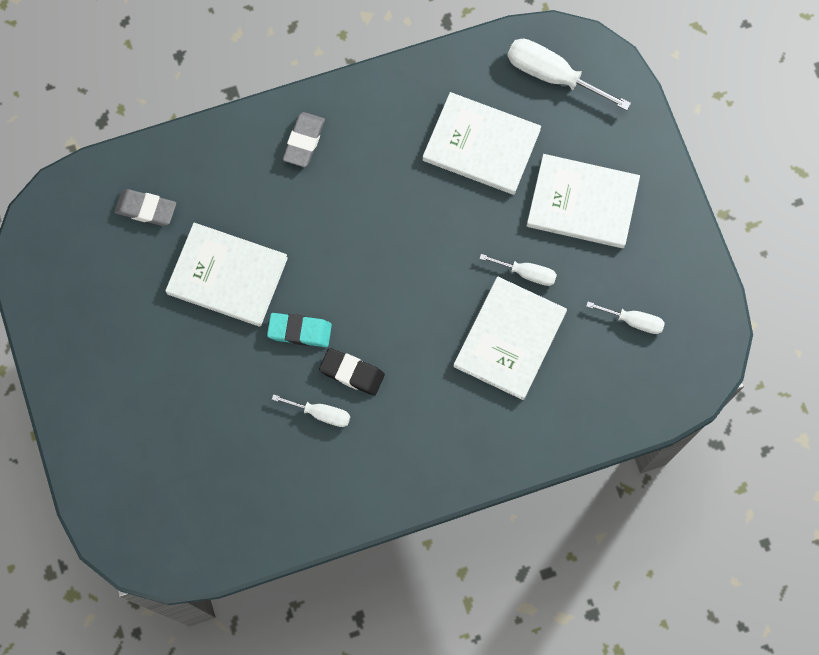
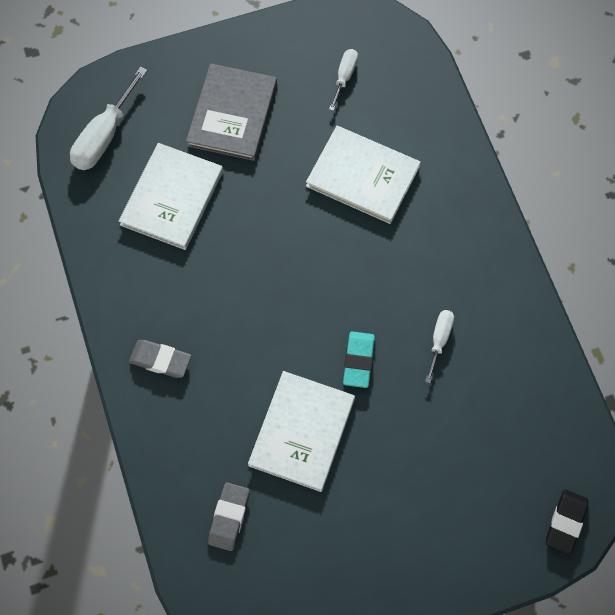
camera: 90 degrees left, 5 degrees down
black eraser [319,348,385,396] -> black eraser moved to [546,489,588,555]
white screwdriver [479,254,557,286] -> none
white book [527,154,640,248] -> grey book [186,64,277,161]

▸ Your objective
Among the lines of the preceding listing, tally those that include "white"; reply with the number alone.

▸ Exercise result
2